▸ **TASK STATEMENT**
Below this line is a set of entries; quote exactly the lines from the line that contains "yellow cross: (599, 81) -> (785, 230), moved" to the line that contains "yellow pentagon: (678, 647)", both lines included.

▸ **EXCERPTED DATA**
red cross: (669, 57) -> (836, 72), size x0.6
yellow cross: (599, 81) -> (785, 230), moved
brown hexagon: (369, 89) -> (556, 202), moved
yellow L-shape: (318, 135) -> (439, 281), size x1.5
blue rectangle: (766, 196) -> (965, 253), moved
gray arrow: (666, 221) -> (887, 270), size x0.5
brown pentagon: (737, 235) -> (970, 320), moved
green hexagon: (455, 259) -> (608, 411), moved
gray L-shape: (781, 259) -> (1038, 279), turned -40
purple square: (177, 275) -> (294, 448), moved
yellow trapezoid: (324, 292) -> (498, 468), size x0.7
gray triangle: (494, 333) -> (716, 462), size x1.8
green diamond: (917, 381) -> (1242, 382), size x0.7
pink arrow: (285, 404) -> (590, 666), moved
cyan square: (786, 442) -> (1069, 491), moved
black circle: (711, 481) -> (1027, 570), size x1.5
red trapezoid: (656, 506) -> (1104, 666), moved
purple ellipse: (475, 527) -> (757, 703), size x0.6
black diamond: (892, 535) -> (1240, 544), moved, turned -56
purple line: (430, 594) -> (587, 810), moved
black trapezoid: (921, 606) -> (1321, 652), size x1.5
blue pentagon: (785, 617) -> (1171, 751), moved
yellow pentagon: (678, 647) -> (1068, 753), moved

--

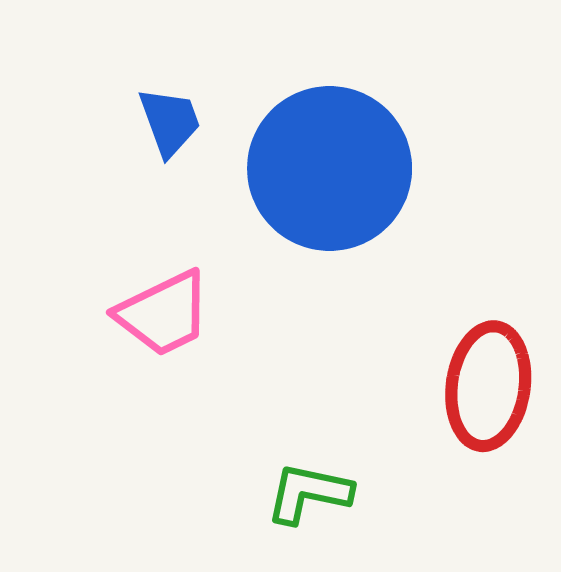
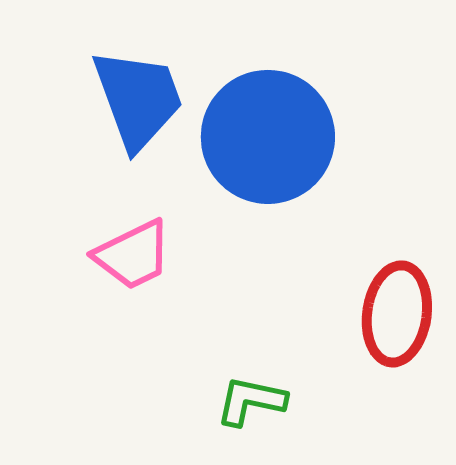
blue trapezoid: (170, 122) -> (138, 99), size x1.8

▸ **WRITTEN ANSWER**
yellow cross: (599, 81) -> (785, 230), moved
brown hexagon: (369, 89) -> (556, 202), moved
yellow L-shape: (318, 135) -> (439, 281), size x1.5
blue rectangle: (766, 196) -> (965, 253), moved
gray arrow: (666, 221) -> (887, 270), size x0.5
brown pentagon: (737, 235) -> (970, 320), moved
green hexagon: (455, 259) -> (608, 411), moved
gray L-shape: (781, 259) -> (1038, 279), turned -40
purple square: (177, 275) -> (294, 448), moved
yellow trapezoid: (324, 292) -> (498, 468), size x0.7
gray triangle: (494, 333) -> (716, 462), size x1.8
green diamond: (917, 381) -> (1242, 382), size x0.7
pink arrow: (285, 404) -> (590, 666), moved
cyan square: (786, 442) -> (1069, 491), moved
black circle: (711, 481) -> (1027, 570), size x1.5
red trapezoid: (656, 506) -> (1104, 666), moved
purple ellipse: (475, 527) -> (757, 703), size x0.6
black diamond: (892, 535) -> (1240, 544), moved, turned -56
purple line: (430, 594) -> (587, 810), moved
black trapezoid: (921, 606) -> (1321, 652), size x1.5
blue pentagon: (785, 617) -> (1171, 751), moved
yellow pentagon: (678, 647) -> (1068, 753), moved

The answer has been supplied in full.